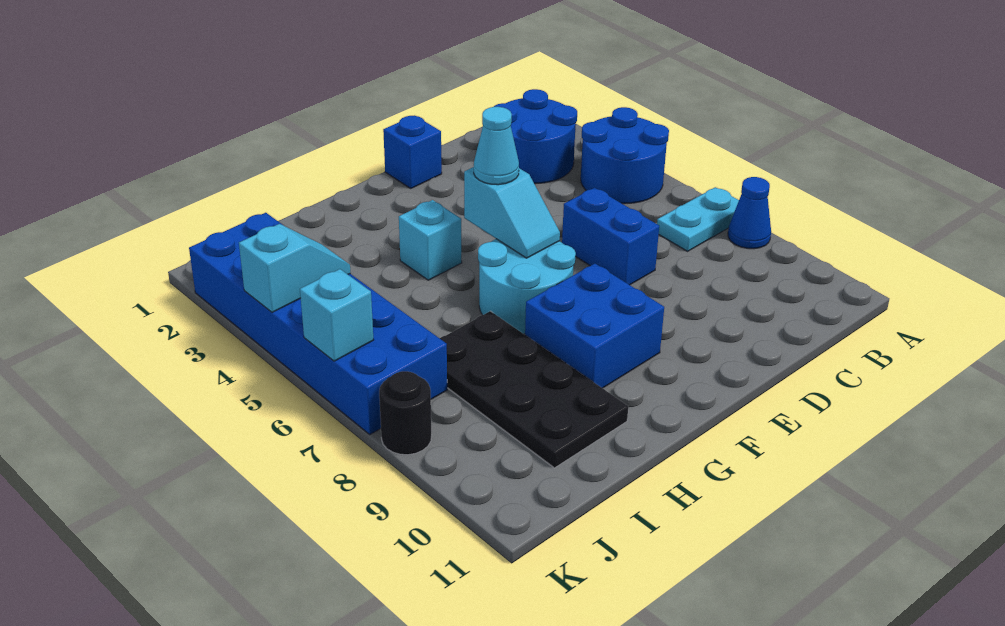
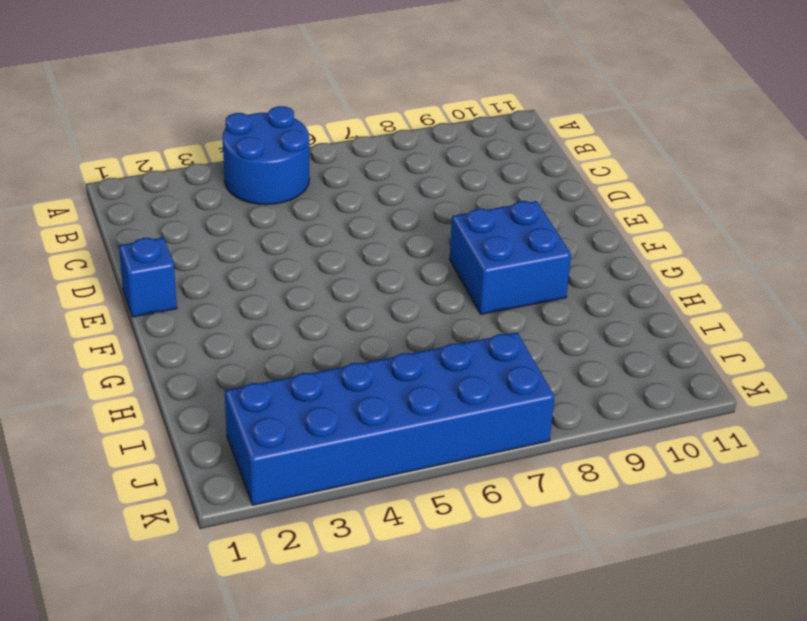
none -> cyan plate A7:B7 level 1
none -> blue cone A8 level 1
none -> blue round brick B2:C3 level 1

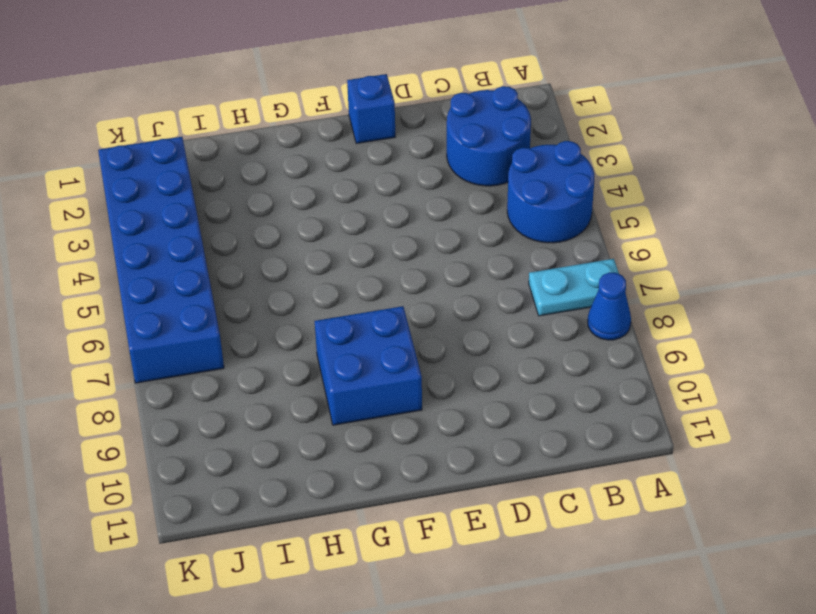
none -> blue brick D6:D7 level 1
none -> cyan round brick F6:G7 level 1
none -> cyan brick G4 level 1

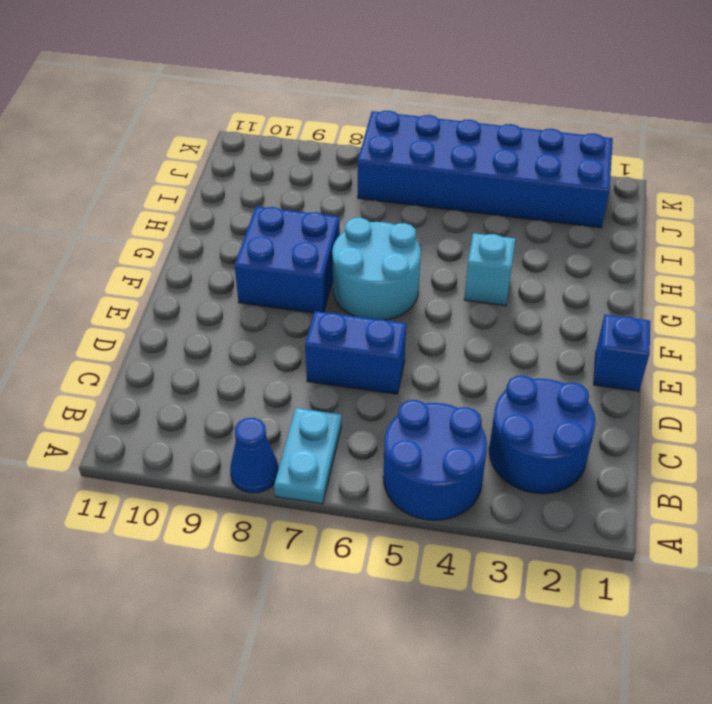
none -> black plate H7:I10 level 1
none -> black round brick K8 level 1
none -> cyan slope F5:F6 level 2 top 5

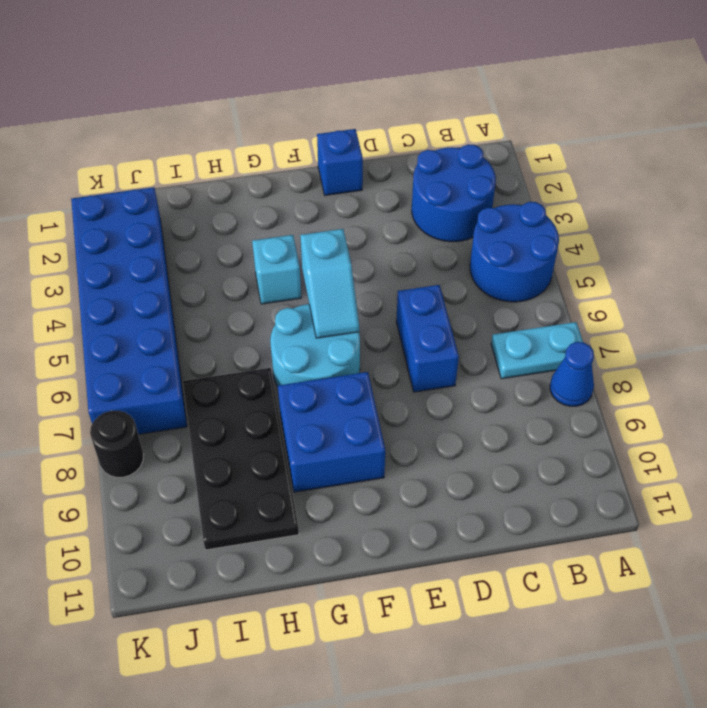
none -> cyan slope J4:K4 level 2 top K
none -> cyan brick K6 level 2
none -> cyan cone F5 level 3

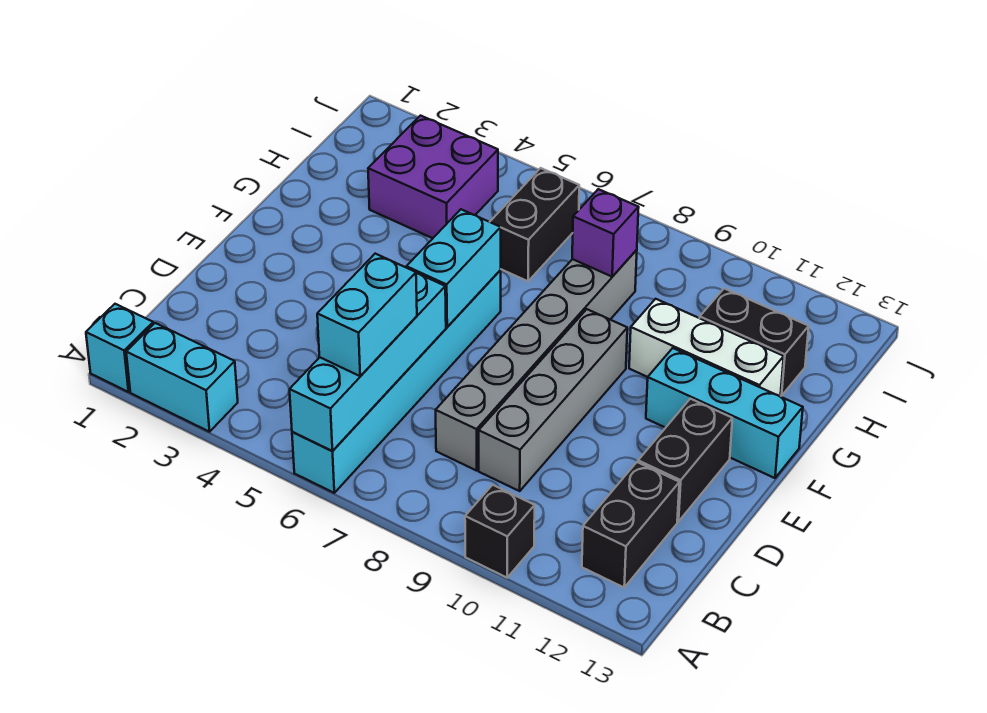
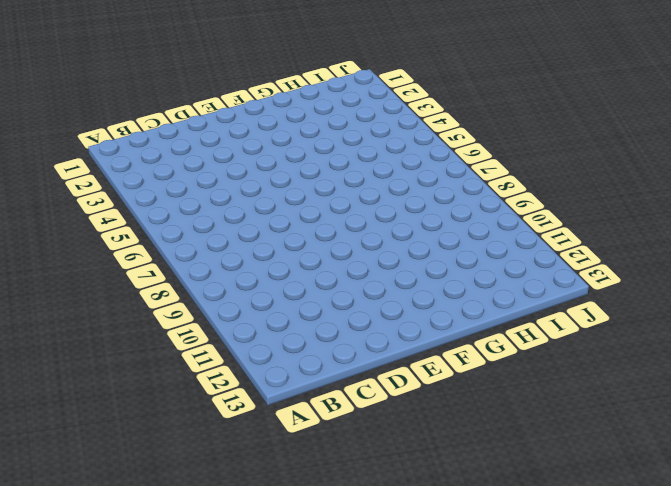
none -> cyan brick A1 level 1
none -> cyan brick A2:A3 level 1
none -> cyan brick A6:F6 level 1

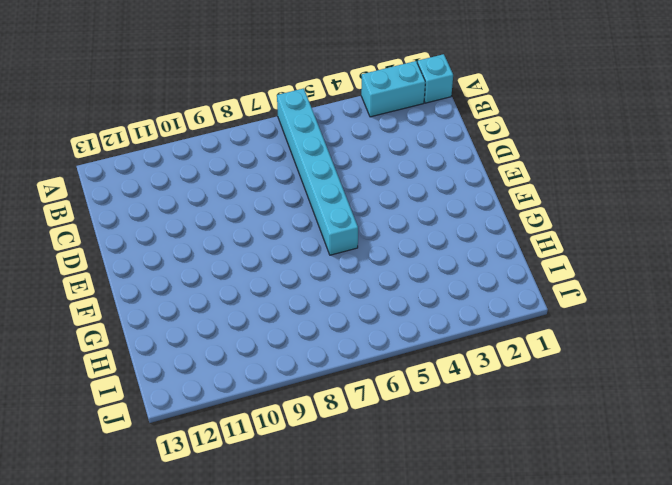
none -> black brick A10 level 1
none -> black brick B12:C12 level 1
none -> grey brick C8:H8 level 1

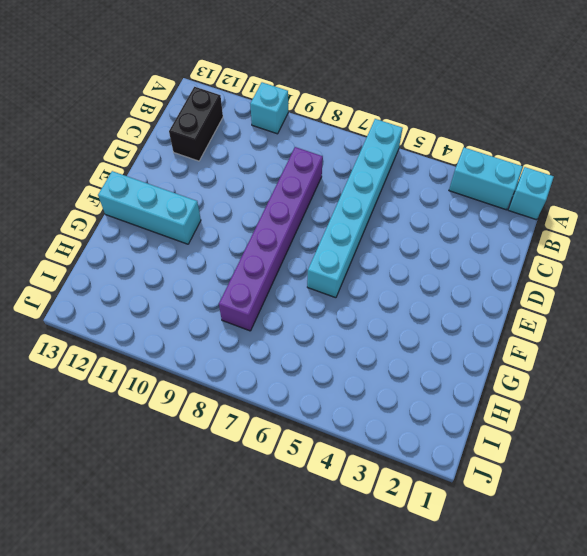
cyan brick A10 level 1 -> black brick A10 level 1
purple brick C8:H8 level 1 -> grey brick C8:H8 level 1
none -> grey brick C9:F9 level 1
none -> black brick D12:E12 level 1
none -> white brick G10:G12 level 1

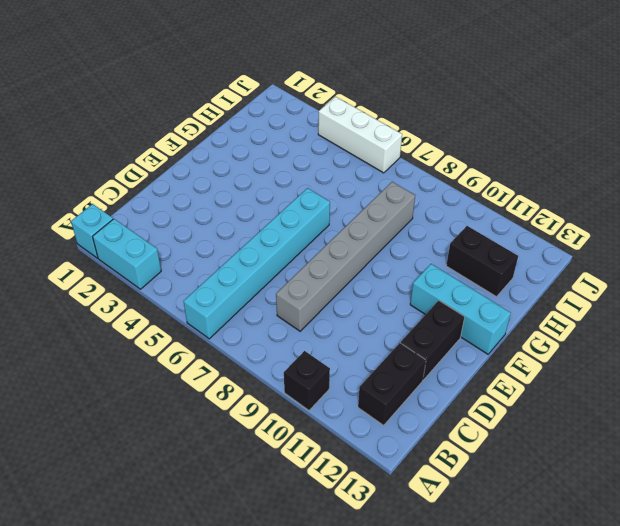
white brick J4:J6 level 1 -> white brick G10:G12 level 1
none -> grey brick C9:F9 level 1
none -> purple brick H3:I4 level 1
none -> black brick H6:I6 level 1

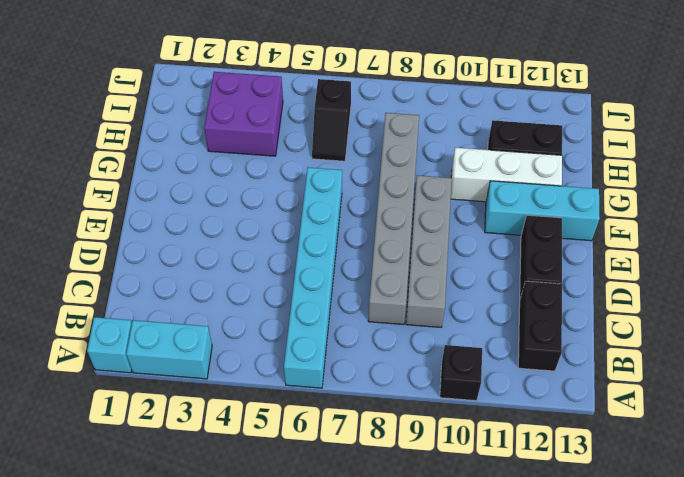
black slope H6:I6 level 1 top I -> black brick H6:I6 level 1
none -> cyan brick A6:D6 level 2
none -> cyan brick E6:F6 level 2
none -> purple brick H8 level 2

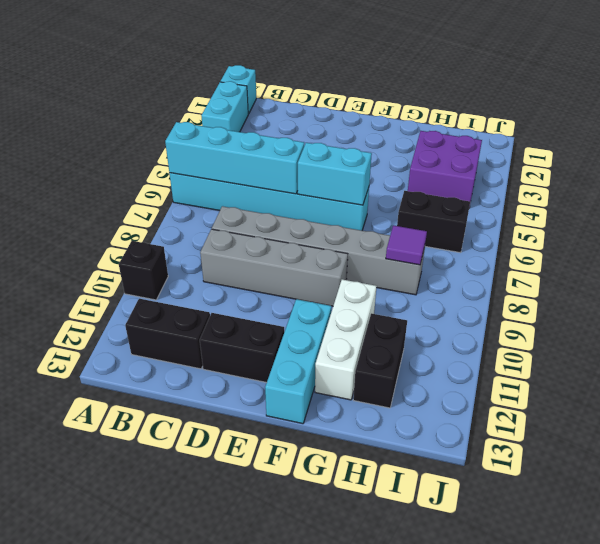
purple tile H8 level 2 -> purple brick H8 level 2
none -> cyan brick B6:C6 level 3

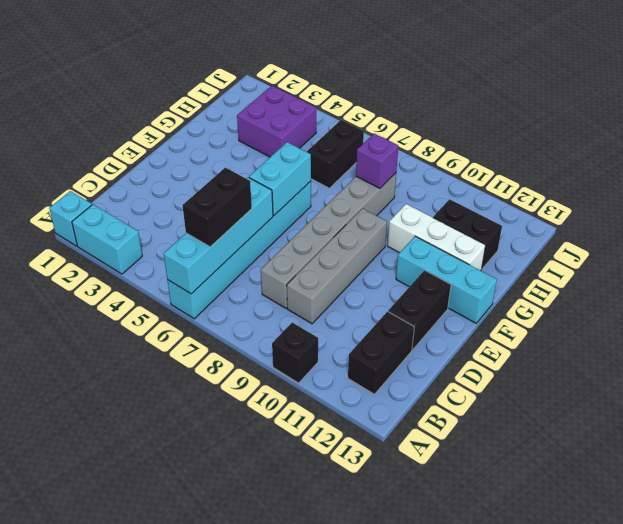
black brick B6:C6 level 3 -> cyan brick B6:C6 level 3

==========

**Assignment:** A word-for-word transcript of the entries above is needed, with pictures removed.

**Exercise result:**
none -> cyan plate A7:B7 level 1
none -> blue cone A8 level 1
none -> blue round brick B2:C3 level 1

none -> blue brick D6:D7 level 1
none -> cyan round brick F6:G7 level 1
none -> cyan brick G4 level 1

none -> black plate H7:I10 level 1
none -> black round brick K8 level 1
none -> cyan slope F5:F6 level 2 top 5

none -> cyan slope J4:K4 level 2 top K
none -> cyan brick K6 level 2
none -> cyan cone F5 level 3

none -> cyan brick A1 level 1
none -> cyan brick A2:A3 level 1
none -> cyan brick A6:F6 level 1

none -> black brick A10 level 1
none -> black brick B12:C12 level 1
none -> grey brick C8:H8 level 1

cyan brick A10 level 1 -> black brick A10 level 1
purple brick C8:H8 level 1 -> grey brick C8:H8 level 1
none -> grey brick C9:F9 level 1
none -> black brick D12:E12 level 1
none -> white brick G10:G12 level 1

white brick J4:J6 level 1 -> white brick G10:G12 level 1
none -> grey brick C9:F9 level 1
none -> purple brick H3:I4 level 1
none -> black brick H6:I6 level 1

black slope H6:I6 level 1 top I -> black brick H6:I6 level 1
none -> cyan brick A6:D6 level 2
none -> cyan brick E6:F6 level 2
none -> purple brick H8 level 2

purple tile H8 level 2 -> purple brick H8 level 2
none -> cyan brick B6:C6 level 3

black brick B6:C6 level 3 -> cyan brick B6:C6 level 3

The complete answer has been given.